#### What the exercise asks:
List each line of the material in which the string "kern" appears.

#### Material to process:
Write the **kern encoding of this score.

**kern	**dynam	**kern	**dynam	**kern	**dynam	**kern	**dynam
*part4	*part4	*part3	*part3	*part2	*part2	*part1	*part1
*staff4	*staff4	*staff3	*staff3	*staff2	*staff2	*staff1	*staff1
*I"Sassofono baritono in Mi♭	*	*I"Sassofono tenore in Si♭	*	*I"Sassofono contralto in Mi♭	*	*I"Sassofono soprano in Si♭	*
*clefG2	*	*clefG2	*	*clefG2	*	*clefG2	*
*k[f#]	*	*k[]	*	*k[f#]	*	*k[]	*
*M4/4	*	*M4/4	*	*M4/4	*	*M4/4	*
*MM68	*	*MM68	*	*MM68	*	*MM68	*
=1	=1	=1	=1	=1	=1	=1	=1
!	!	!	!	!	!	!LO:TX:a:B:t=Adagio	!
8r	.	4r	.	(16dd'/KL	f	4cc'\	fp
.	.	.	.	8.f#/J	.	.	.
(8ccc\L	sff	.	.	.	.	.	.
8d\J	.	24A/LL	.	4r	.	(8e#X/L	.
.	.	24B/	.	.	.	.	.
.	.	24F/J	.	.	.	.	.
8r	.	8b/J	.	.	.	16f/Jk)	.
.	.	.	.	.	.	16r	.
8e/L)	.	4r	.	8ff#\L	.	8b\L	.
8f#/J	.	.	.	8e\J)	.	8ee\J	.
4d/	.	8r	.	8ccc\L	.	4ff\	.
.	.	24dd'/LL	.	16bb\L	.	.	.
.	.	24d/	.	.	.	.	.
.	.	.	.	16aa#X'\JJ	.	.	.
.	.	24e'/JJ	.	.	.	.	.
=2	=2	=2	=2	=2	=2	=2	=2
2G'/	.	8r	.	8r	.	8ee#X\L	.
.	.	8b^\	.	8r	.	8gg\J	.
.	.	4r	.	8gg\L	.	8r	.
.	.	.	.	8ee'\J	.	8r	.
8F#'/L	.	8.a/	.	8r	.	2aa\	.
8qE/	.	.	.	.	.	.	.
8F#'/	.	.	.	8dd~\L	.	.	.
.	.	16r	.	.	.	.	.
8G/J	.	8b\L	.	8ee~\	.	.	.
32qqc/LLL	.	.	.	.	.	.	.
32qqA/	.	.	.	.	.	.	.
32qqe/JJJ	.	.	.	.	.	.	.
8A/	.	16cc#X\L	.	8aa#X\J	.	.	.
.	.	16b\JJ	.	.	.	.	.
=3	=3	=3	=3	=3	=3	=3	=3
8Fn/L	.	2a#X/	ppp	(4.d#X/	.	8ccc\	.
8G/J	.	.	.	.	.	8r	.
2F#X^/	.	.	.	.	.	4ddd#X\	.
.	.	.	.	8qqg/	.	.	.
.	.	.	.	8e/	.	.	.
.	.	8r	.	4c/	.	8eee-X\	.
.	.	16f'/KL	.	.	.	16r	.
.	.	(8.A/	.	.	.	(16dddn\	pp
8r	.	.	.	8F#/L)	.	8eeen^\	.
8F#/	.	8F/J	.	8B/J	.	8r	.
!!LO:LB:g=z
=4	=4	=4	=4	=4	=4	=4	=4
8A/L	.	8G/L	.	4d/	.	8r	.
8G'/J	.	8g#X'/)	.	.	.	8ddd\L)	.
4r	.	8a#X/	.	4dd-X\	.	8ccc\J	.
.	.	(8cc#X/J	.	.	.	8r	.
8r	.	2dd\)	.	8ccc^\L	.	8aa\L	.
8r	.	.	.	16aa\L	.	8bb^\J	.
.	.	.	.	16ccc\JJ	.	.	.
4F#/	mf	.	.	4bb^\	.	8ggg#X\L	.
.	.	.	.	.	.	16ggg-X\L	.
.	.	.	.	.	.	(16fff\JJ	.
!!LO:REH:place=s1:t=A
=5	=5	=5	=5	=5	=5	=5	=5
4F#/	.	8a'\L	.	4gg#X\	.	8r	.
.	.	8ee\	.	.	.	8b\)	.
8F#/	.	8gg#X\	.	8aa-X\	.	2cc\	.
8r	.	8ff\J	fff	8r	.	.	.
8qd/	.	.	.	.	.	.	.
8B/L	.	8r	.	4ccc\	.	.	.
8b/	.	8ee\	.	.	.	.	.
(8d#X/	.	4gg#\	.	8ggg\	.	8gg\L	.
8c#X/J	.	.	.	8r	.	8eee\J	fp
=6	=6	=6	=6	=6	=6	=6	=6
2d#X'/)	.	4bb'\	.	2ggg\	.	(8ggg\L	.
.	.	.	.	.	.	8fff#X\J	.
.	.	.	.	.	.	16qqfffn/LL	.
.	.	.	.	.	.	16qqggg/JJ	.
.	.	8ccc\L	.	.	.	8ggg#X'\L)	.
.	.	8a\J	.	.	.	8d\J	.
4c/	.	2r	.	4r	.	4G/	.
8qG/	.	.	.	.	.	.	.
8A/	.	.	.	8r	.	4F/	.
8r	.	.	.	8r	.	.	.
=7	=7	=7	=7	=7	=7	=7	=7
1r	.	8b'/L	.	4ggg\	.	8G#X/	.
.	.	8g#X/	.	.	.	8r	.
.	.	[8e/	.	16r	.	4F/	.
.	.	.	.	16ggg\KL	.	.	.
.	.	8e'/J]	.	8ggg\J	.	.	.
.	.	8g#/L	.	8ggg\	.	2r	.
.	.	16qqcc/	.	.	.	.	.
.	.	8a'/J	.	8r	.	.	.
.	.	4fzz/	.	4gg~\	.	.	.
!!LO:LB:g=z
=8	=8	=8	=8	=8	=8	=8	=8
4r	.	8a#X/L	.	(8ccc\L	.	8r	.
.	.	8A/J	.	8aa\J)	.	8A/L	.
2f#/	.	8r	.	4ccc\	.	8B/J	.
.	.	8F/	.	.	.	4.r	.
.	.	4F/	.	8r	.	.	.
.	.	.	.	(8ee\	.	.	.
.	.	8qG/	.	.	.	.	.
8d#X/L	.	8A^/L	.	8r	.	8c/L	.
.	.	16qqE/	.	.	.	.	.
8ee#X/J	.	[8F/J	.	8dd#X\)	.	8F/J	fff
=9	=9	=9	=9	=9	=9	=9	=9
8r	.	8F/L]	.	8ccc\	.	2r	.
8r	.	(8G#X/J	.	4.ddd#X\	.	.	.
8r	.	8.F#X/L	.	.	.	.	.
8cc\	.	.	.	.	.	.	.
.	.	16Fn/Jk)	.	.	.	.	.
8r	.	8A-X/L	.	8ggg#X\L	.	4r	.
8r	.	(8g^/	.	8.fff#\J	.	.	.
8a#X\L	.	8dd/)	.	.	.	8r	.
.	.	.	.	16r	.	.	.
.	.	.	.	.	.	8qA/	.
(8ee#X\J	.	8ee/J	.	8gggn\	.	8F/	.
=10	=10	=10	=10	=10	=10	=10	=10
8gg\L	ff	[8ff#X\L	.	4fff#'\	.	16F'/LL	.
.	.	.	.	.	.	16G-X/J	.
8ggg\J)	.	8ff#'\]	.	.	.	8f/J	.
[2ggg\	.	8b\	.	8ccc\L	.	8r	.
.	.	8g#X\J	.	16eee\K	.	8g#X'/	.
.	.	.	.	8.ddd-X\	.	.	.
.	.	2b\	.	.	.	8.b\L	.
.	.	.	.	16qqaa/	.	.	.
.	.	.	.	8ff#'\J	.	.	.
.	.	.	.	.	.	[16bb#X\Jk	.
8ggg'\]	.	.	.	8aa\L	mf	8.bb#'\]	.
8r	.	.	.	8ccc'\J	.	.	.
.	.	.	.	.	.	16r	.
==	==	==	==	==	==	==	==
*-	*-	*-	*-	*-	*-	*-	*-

#### Solution for this task:
Write the **kern encoding of this score.
**kern	**dynam	**kern	**dynam	**kern	**dynam	**kern	**dynam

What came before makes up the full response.